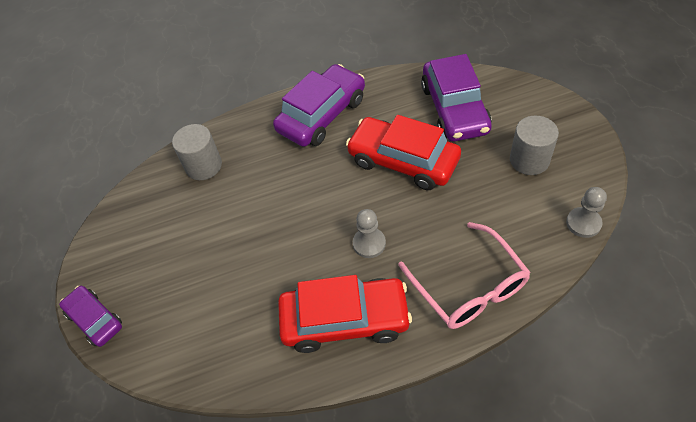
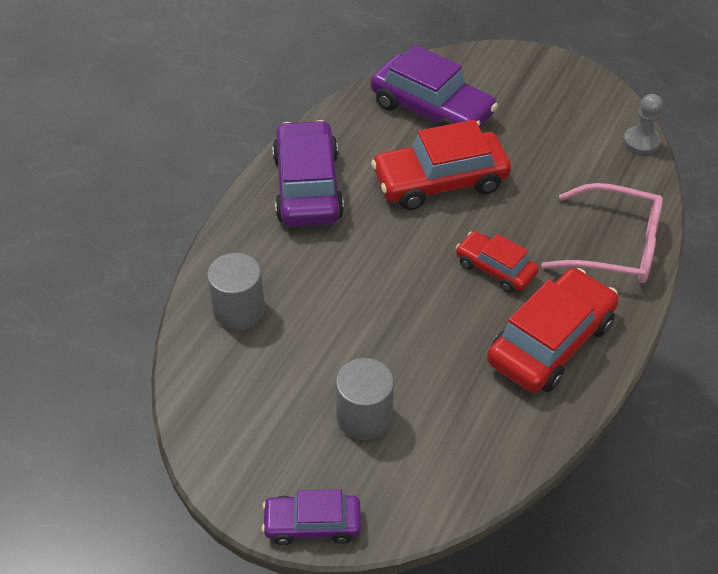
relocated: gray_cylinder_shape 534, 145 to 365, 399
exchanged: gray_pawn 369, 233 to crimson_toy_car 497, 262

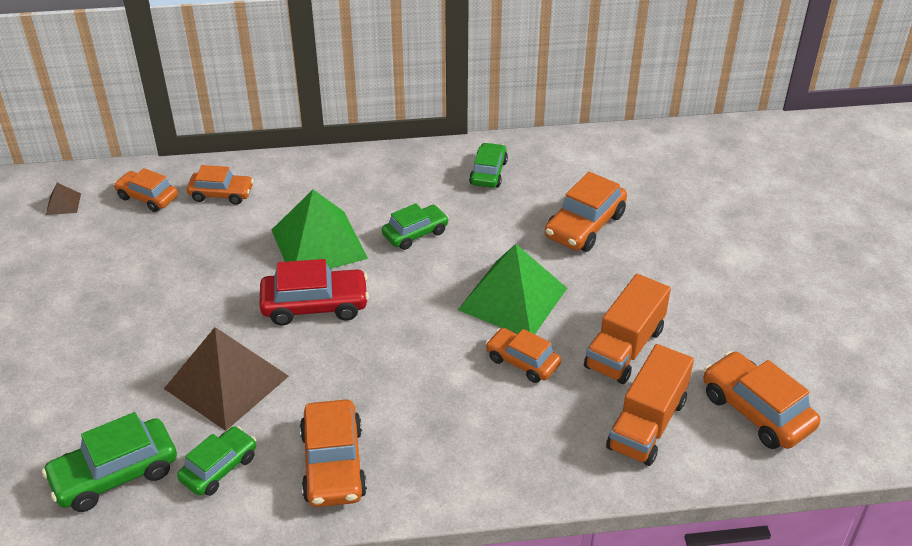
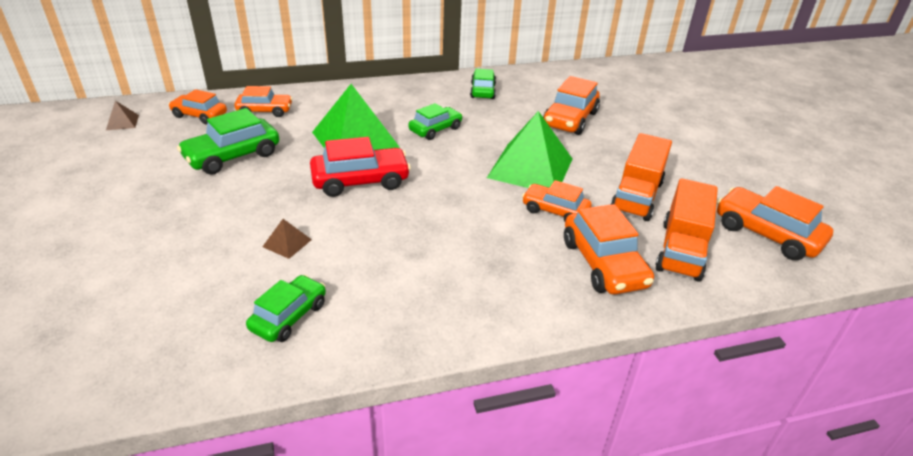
relocated: leaf-green_toy_car 109, 462 to 228, 141; orange-coloured_toy_car 333, 453 to 609, 249
size: brown_pyramid 226, 379 = 287, 239 x0.41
● ● ● ● ● ● ●
What the task requires »
Copy out every line of the data in which the word "relocated" is found.

The answer »
relocated: gray_cylinder_shape 534, 145 to 365, 399
relocated: leaf-green_toy_car 109, 462 to 228, 141; orange-coloured_toy_car 333, 453 to 609, 249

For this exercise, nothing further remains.